• TASK BRIEF
Nothing but the pictures may be dropped; the rest of the listing is to be written out exactly.

• DATA
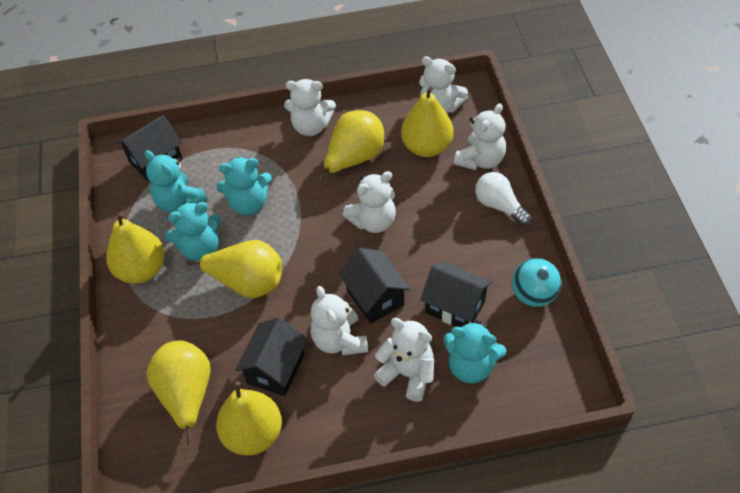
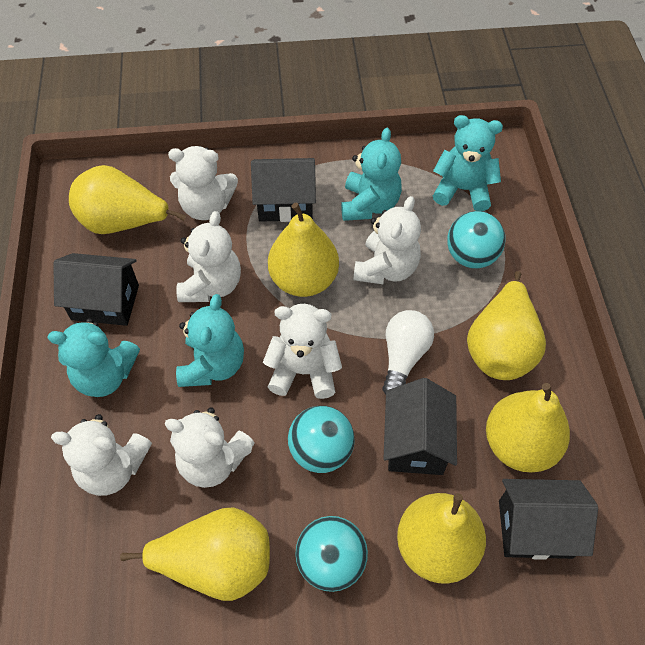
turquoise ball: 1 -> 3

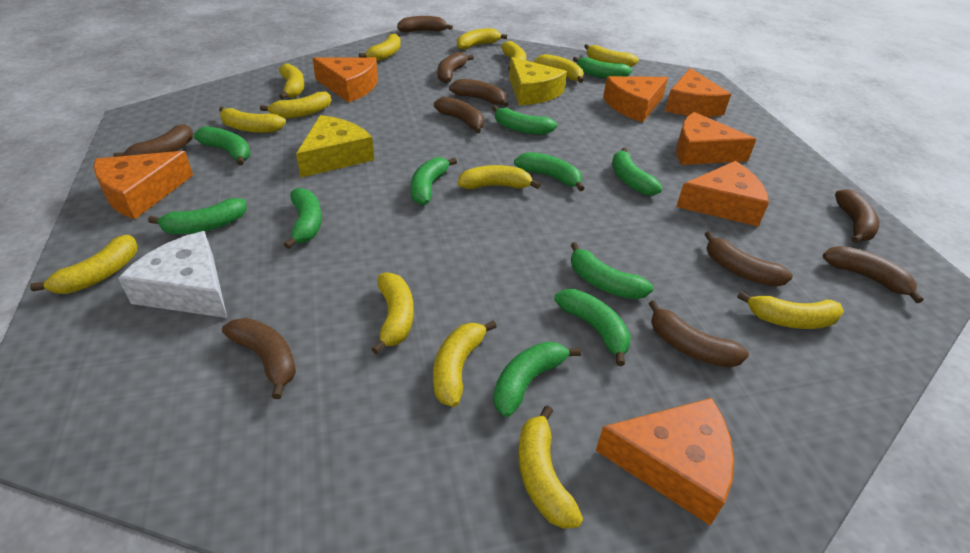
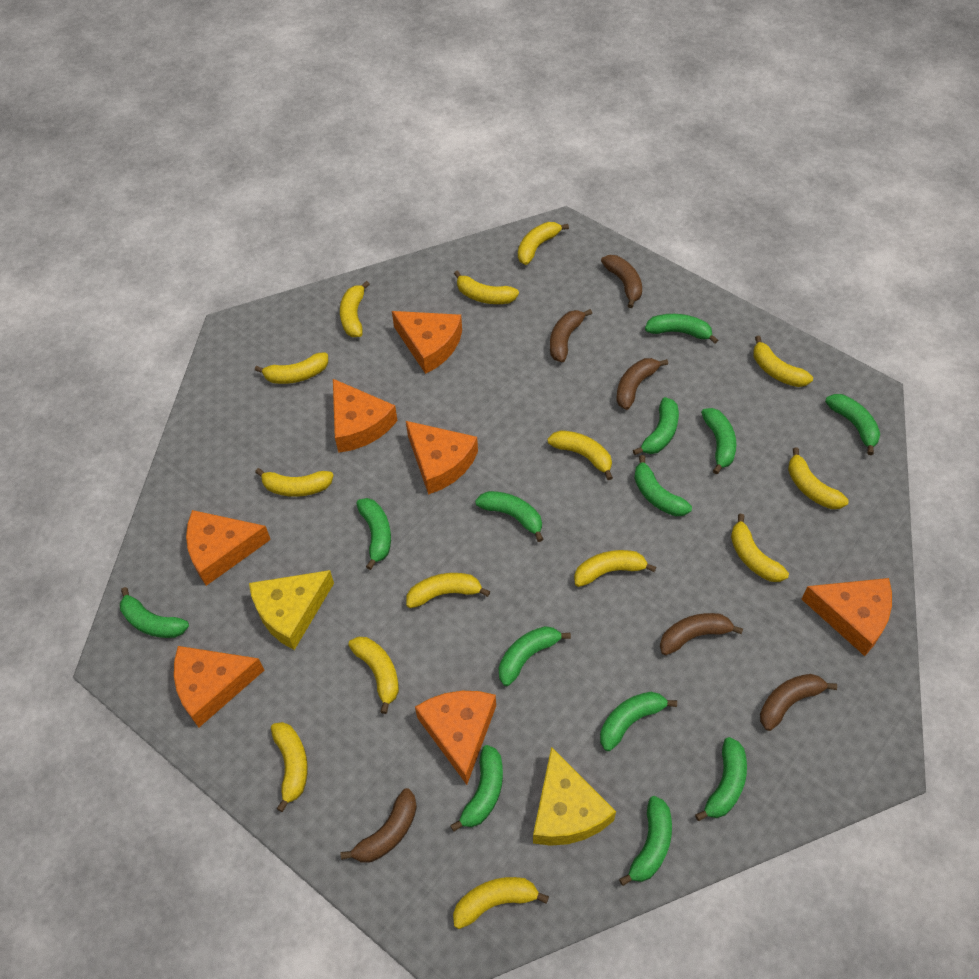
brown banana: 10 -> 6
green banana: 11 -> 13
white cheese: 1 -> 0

• TASK SOLUTION
turquoise ball: 1 -> 3

brown banana: 10 -> 6
green banana: 11 -> 13
white cheese: 1 -> 0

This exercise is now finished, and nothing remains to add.